__Exercise requirements__.
In your output, repeat each entry exactly and include no pictures.

__Available data__.
○ ○ ○ ○ ○ ○ ○

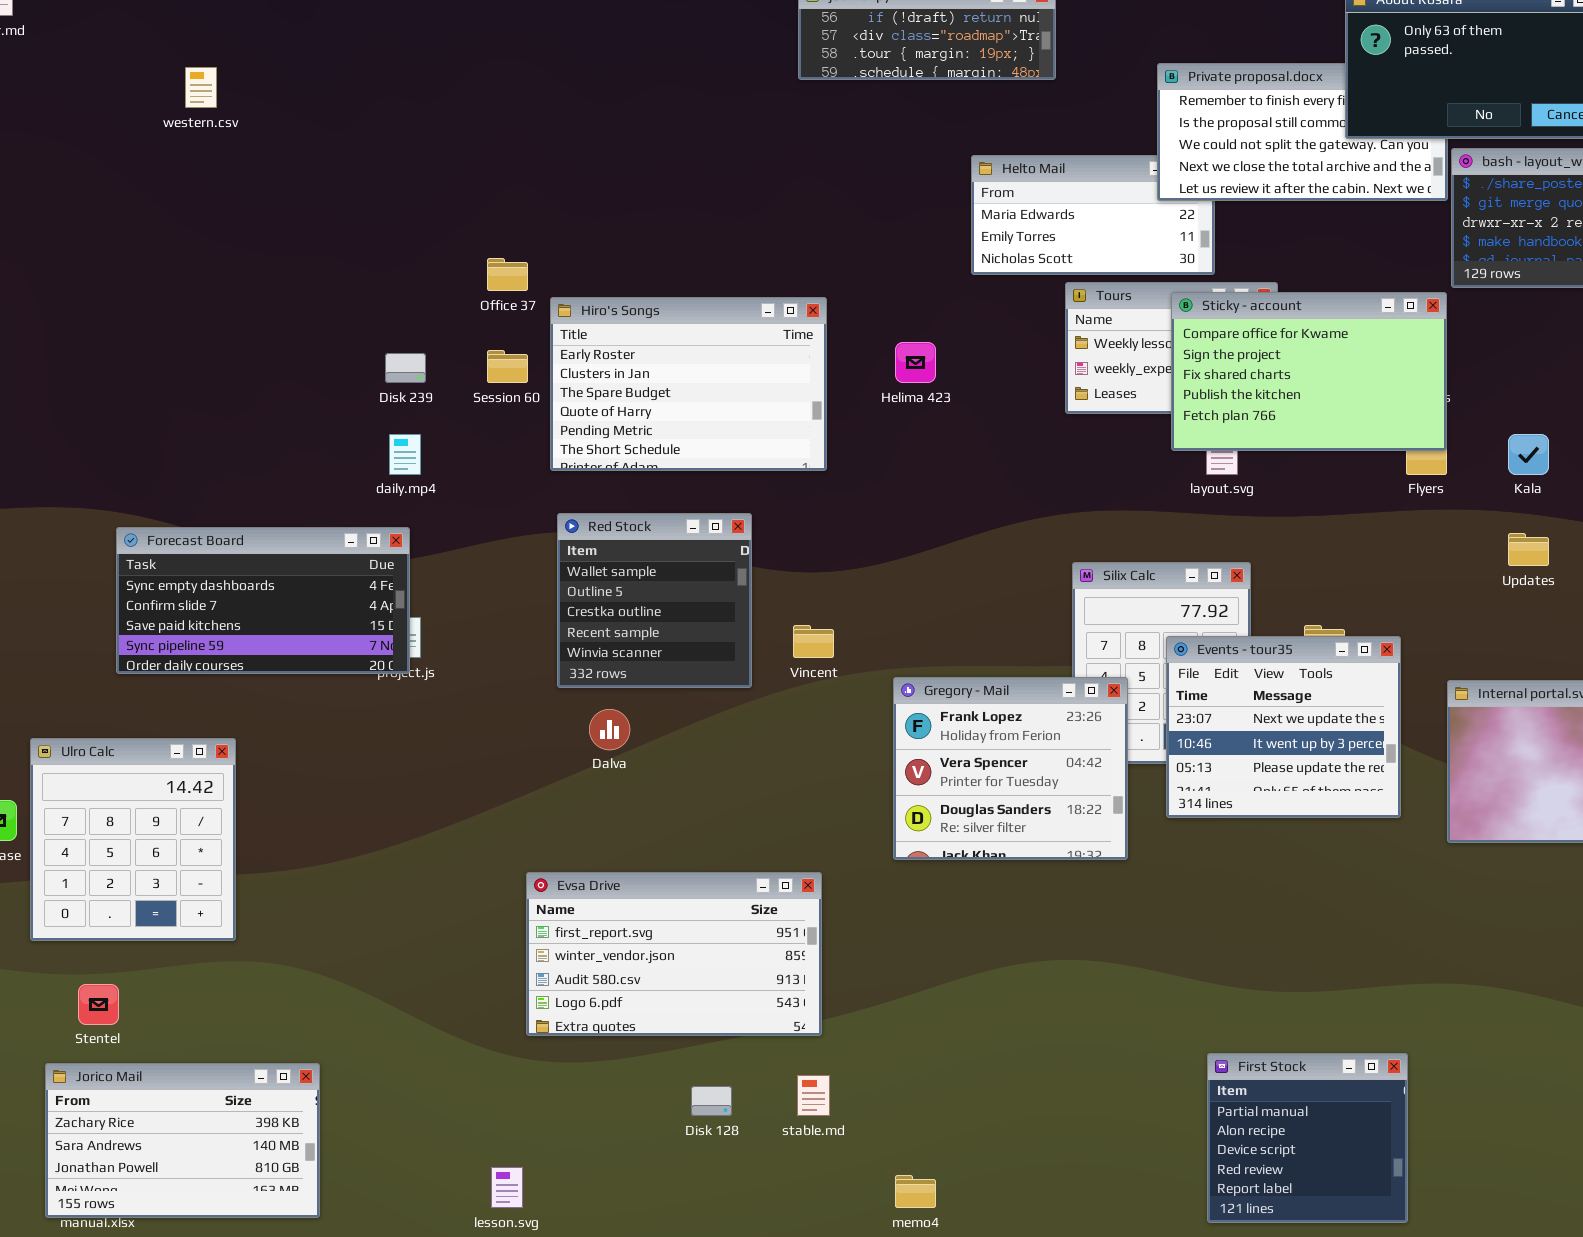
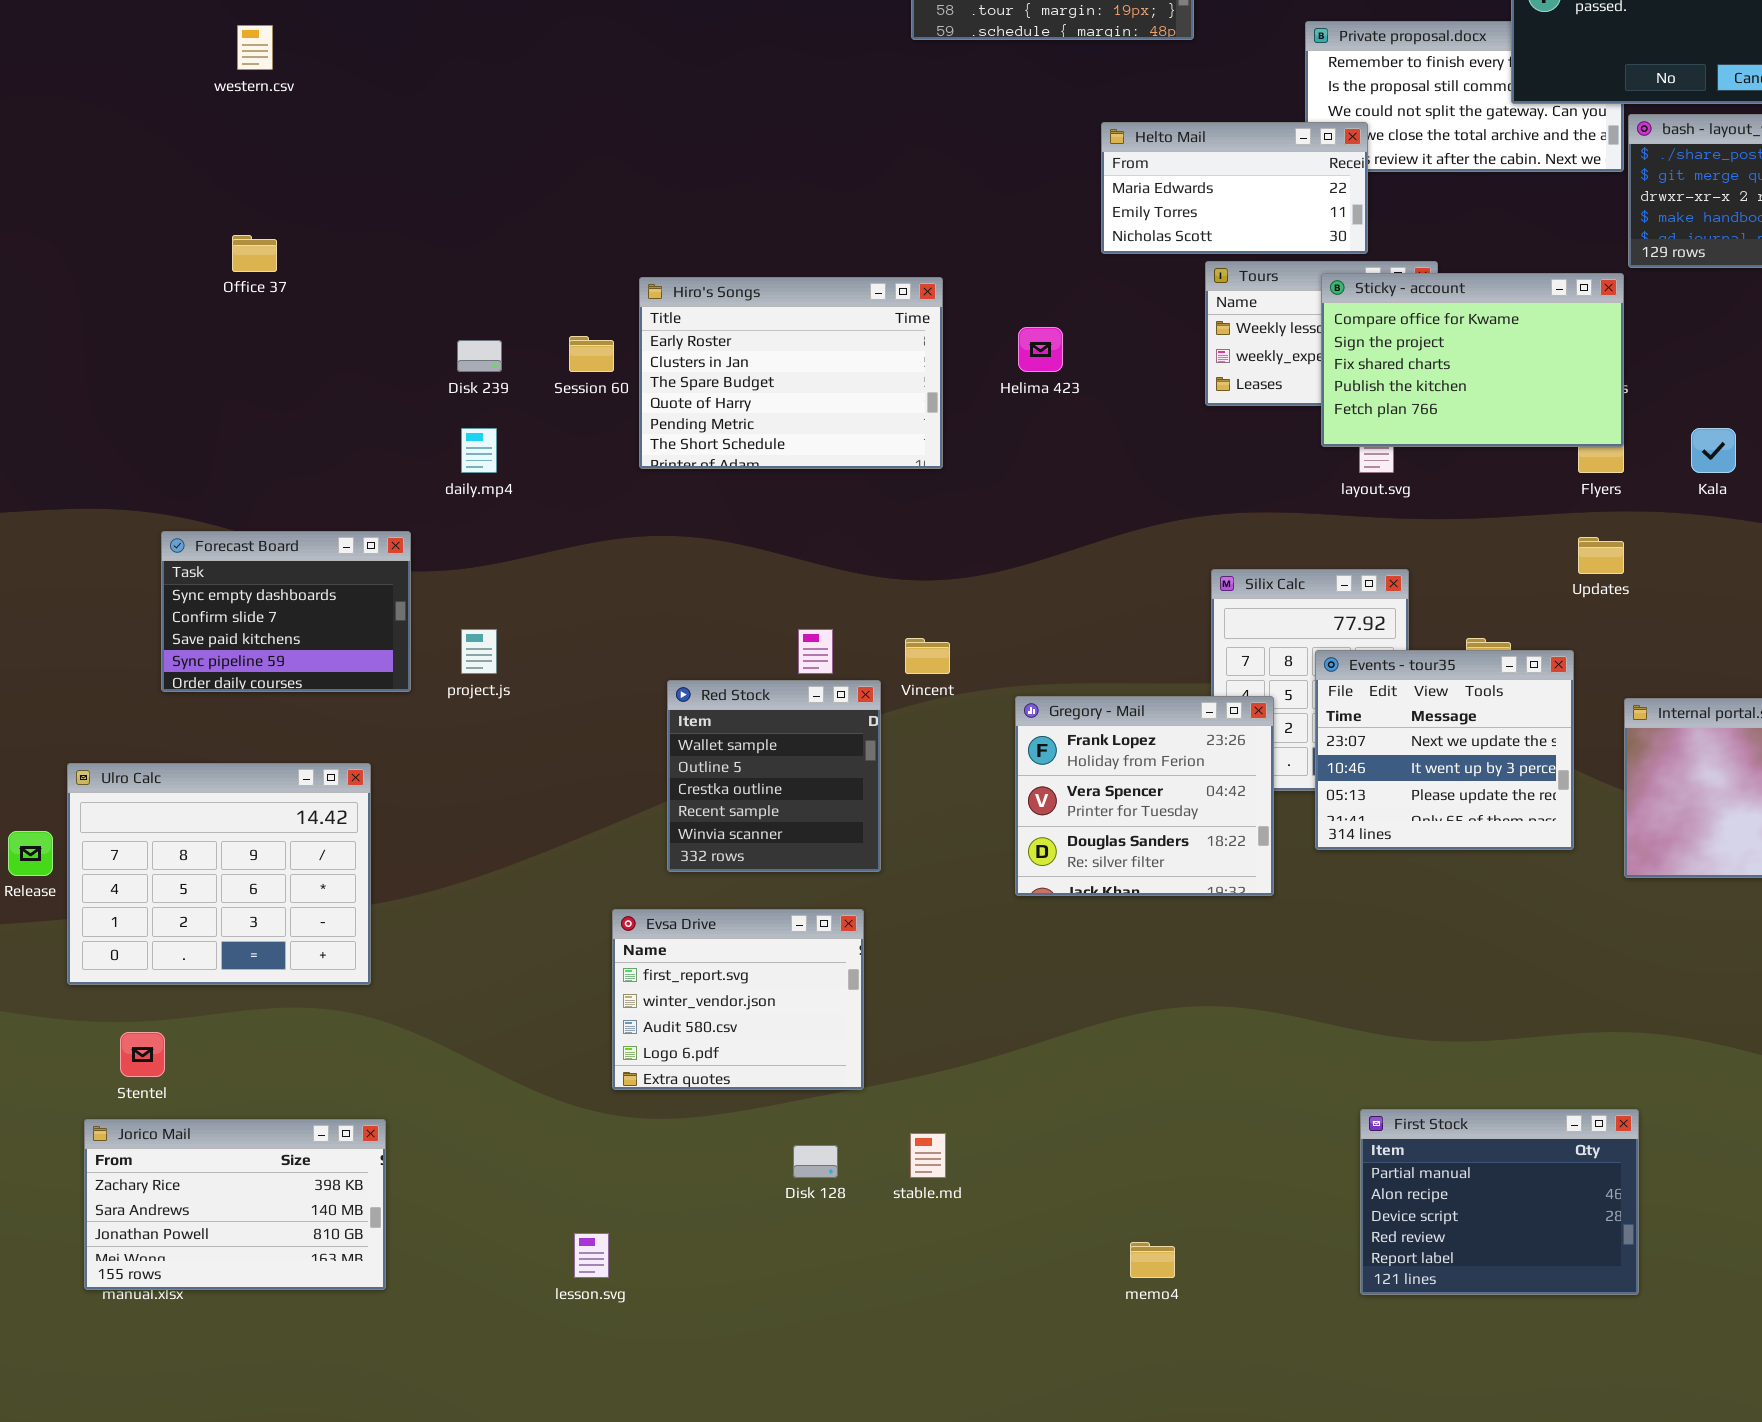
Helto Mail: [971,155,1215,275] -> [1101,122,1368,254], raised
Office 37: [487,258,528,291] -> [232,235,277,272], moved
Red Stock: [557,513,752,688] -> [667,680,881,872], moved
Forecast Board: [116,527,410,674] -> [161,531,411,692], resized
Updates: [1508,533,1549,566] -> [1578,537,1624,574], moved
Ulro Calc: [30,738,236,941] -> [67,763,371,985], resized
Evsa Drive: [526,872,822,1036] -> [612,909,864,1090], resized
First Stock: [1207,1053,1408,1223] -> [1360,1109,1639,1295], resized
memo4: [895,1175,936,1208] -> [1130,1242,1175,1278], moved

○ ○ ○ ○ ○ ○ ○

__Problem solution__.
Helto Mail: [971,155,1215,275] -> [1101,122,1368,254], raised
Office 37: [487,258,528,291] -> [232,235,277,272], moved
Red Stock: [557,513,752,688] -> [667,680,881,872], moved
Forecast Board: [116,527,410,674] -> [161,531,411,692], resized
Updates: [1508,533,1549,566] -> [1578,537,1624,574], moved
Ulro Calc: [30,738,236,941] -> [67,763,371,985], resized
Evsa Drive: [526,872,822,1036] -> [612,909,864,1090], resized
First Stock: [1207,1053,1408,1223] -> [1360,1109,1639,1295], resized
memo4: [895,1175,936,1208] -> [1130,1242,1175,1278], moved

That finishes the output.